What you are asked to do ▸ Extract exactly and only the lines of the data below, starting at the line with "SD pin CS: D4 -> D1" and stopping after the final line.

[Dataset items]
+++

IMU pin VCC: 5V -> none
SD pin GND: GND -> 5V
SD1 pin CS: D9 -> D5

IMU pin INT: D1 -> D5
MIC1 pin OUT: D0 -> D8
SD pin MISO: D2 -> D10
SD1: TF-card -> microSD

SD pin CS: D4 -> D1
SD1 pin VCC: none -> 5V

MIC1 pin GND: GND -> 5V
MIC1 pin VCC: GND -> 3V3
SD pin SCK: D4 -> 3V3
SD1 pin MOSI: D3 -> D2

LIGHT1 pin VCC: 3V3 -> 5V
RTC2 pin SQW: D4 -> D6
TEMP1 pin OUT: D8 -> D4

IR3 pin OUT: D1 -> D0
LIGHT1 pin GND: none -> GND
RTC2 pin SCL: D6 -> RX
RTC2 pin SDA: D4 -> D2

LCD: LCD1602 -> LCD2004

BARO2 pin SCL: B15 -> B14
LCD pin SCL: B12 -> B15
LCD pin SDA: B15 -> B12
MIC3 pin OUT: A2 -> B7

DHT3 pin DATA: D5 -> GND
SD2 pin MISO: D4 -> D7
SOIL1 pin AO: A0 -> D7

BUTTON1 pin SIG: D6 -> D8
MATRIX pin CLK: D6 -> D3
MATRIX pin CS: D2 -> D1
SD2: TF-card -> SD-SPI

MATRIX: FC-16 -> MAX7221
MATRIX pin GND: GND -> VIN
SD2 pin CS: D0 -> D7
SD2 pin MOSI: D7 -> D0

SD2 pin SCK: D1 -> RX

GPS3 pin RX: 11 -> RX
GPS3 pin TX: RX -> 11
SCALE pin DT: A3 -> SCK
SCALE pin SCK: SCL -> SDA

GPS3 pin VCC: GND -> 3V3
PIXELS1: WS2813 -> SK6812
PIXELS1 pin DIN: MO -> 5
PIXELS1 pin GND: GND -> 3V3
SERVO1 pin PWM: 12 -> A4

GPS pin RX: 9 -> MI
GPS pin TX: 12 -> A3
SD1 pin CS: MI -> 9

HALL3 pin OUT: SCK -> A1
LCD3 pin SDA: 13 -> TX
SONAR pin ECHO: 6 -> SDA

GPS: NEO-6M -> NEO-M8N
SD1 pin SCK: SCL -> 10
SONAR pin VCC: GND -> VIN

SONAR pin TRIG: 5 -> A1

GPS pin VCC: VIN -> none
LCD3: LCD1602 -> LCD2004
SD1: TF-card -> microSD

+++

Answer box ▸
SD pin CS: D4 -> D1
SD1 pin VCC: none -> 5V

MIC1 pin GND: GND -> 5V
MIC1 pin VCC: GND -> 3V3
SD pin SCK: D4 -> 3V3
SD1 pin MOSI: D3 -> D2

LIGHT1 pin VCC: 3V3 -> 5V
RTC2 pin SQW: D4 -> D6
TEMP1 pin OUT: D8 -> D4

IR3 pin OUT: D1 -> D0
LIGHT1 pin GND: none -> GND
RTC2 pin SCL: D6 -> RX
RTC2 pin SDA: D4 -> D2

LCD: LCD1602 -> LCD2004

BARO2 pin SCL: B15 -> B14
LCD pin SCL: B12 -> B15
LCD pin SDA: B15 -> B12
MIC3 pin OUT: A2 -> B7

DHT3 pin DATA: D5 -> GND
SD2 pin MISO: D4 -> D7
SOIL1 pin AO: A0 -> D7

BUTTON1 pin SIG: D6 -> D8
MATRIX pin CLK: D6 -> D3
MATRIX pin CS: D2 -> D1
SD2: TF-card -> SD-SPI

MATRIX: FC-16 -> MAX7221
MATRIX pin GND: GND -> VIN
SD2 pin CS: D0 -> D7
SD2 pin MOSI: D7 -> D0

SD2 pin SCK: D1 -> RX

GPS3 pin RX: 11 -> RX
GPS3 pin TX: RX -> 11
SCALE pin DT: A3 -> SCK
SCALE pin SCK: SCL -> SDA

GPS3 pin VCC: GND -> 3V3
PIXELS1: WS2813 -> SK6812
PIXELS1 pin DIN: MO -> 5
PIXELS1 pin GND: GND -> 3V3
SERVO1 pin PWM: 12 -> A4

GPS pin RX: 9 -> MI
GPS pin TX: 12 -> A3
SD1 pin CS: MI -> 9

HALL3 pin OUT: SCK -> A1
LCD3 pin SDA: 13 -> TX
SONAR pin ECHO: 6 -> SDA

GPS: NEO-6M -> NEO-M8N
SD1 pin SCK: SCL -> 10
SONAR pin VCC: GND -> VIN

SONAR pin TRIG: 5 -> A1

GPS pin VCC: VIN -> none
LCD3: LCD1602 -> LCD2004
SD1: TF-card -> microSD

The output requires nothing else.